_Stored data entries_.
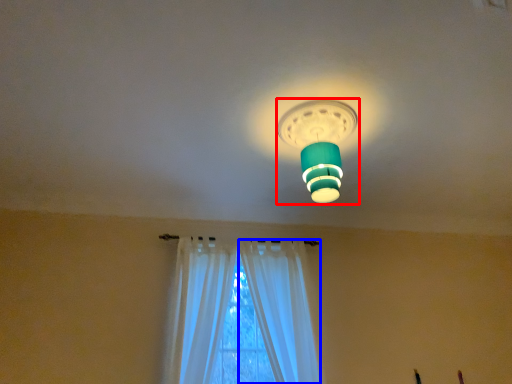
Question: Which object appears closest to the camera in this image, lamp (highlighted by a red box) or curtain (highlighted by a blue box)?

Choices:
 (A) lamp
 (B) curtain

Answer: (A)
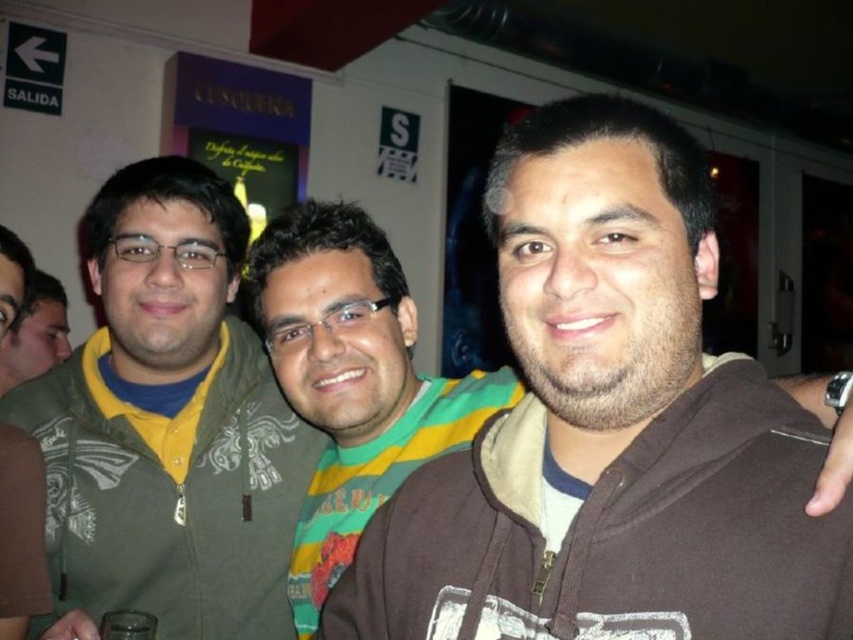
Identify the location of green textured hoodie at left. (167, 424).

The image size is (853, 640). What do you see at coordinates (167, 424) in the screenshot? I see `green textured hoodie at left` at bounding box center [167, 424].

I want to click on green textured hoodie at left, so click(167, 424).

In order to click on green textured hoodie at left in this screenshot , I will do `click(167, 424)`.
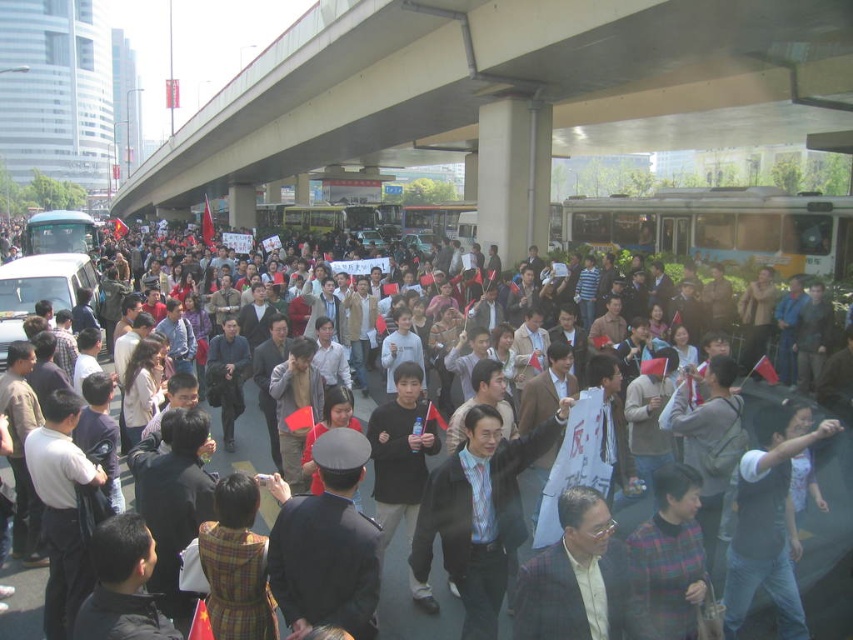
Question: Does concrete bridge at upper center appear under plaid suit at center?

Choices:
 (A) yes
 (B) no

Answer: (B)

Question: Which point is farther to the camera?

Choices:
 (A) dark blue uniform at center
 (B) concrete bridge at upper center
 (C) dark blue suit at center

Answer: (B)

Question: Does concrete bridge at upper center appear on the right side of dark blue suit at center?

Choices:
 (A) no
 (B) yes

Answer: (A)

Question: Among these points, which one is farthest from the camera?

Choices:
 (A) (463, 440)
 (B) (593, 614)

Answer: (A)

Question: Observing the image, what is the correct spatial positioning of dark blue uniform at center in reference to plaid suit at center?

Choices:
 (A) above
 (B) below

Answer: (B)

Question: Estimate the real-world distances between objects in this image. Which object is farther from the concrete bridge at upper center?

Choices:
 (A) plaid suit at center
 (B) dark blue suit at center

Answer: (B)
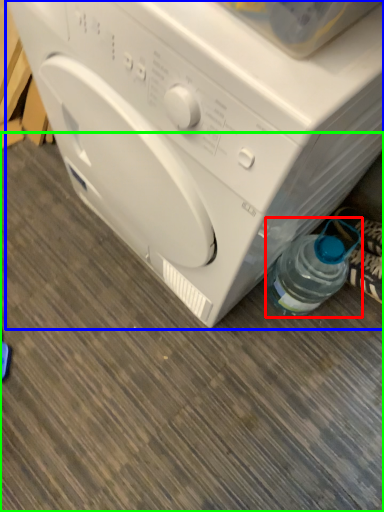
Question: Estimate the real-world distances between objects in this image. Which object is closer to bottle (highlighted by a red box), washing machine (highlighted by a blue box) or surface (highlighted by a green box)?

_What you need to do_. Copy verbatim the lines of the entries above, beginning with the line that contains "Question: Does concrete bridge at upper center appear under" and continuing through the end of the entries. Omit the pictures from your copy.

_Answer for the task_.
Question: Does concrete bridge at upper center appear under plaid suit at center?

Choices:
 (A) yes
 (B) no

Answer: (B)

Question: Which point is farther to the camera?

Choices:
 (A) dark blue uniform at center
 (B) concrete bridge at upper center
 (C) dark blue suit at center

Answer: (B)

Question: Does concrete bridge at upper center appear on the right side of dark blue suit at center?

Choices:
 (A) no
 (B) yes

Answer: (A)

Question: Among these points, which one is farthest from the camera?

Choices:
 (A) (463, 440)
 (B) (593, 614)

Answer: (A)

Question: Observing the image, what is the correct spatial positioning of dark blue uniform at center in reference to plaid suit at center?

Choices:
 (A) above
 (B) below

Answer: (B)

Question: Estimate the real-world distances between objects in this image. Which object is farther from the concrete bridge at upper center?

Choices:
 (A) plaid suit at center
 (B) dark blue suit at center

Answer: (B)
Question: Estimate the real-world distances between objects in this image. Which object is closer to bottle (highlighted by a red box), washing machine (highlighted by a blue box) or surface (highlighted by a green box)?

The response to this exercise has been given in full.